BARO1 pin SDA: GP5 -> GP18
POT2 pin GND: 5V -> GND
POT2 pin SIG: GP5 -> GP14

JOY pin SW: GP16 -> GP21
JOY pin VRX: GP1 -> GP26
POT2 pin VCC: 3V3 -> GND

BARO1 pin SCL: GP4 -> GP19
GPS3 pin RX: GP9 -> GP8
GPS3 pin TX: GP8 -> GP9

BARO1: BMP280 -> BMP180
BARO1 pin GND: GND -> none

###

* [EXERCISE GOAL] Write out each line exactly, starting with the line that contains "GPS3 pin RX: GP9 -> GP8" and stopping after the last line of the data.

* [REPLY TO THE TASK]
GPS3 pin RX: GP9 -> GP8
GPS3 pin TX: GP8 -> GP9

BARO1: BMP280 -> BMP180
BARO1 pin GND: GND -> none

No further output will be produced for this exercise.